Only the number is needed: how many lines of the records include "AGND"?

* _Records for the exercise_
※
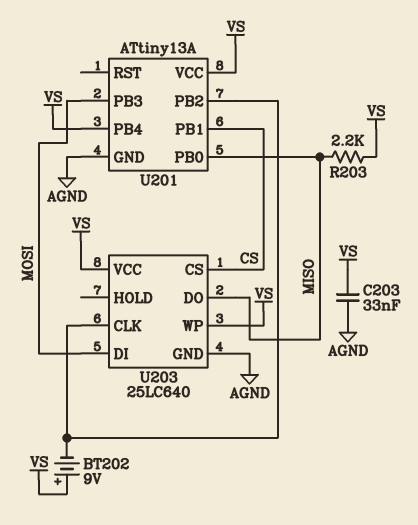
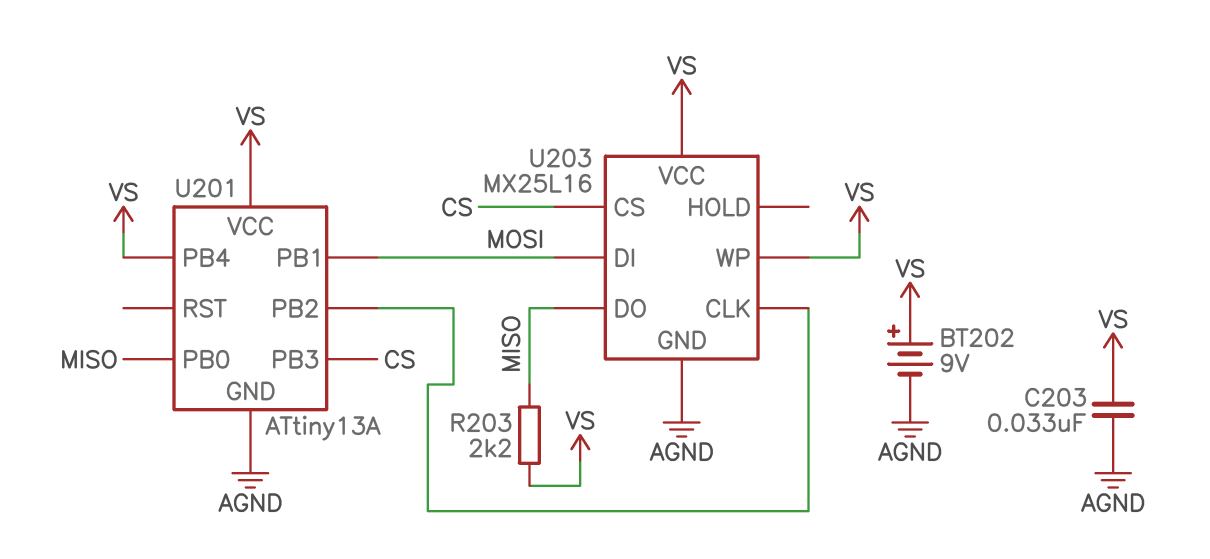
BT202: 9V (plus VS, minus U201/PB2) -> 9V (plus VS, minus AGND)
U201 pin PB1: CS -> MOSI
U201 pin PB3: MOSI -> CS
U203: 25LC640 -> MX25L16

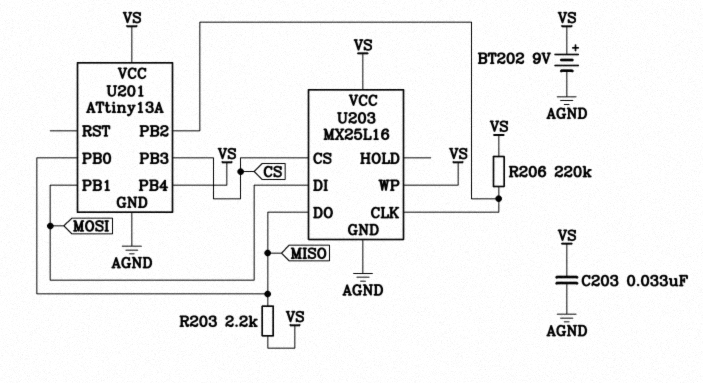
R206: none -> 220k (U201/PB2, VS)

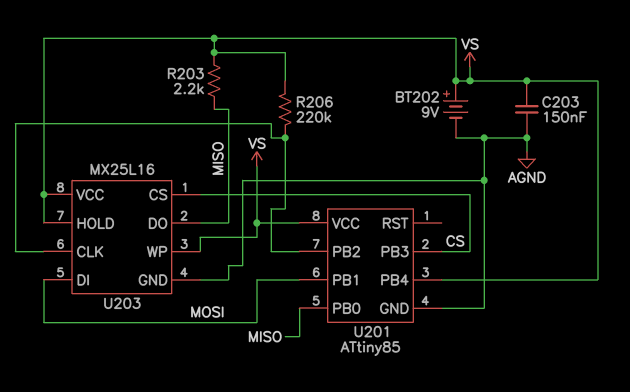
C203: 33nF (AGND, VS) -> 150nF (AGND, VS)
U201: ATtiny13A -> ATtiny85
U203 pin HOLD: none -> VS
※
* _Answer to this task_
2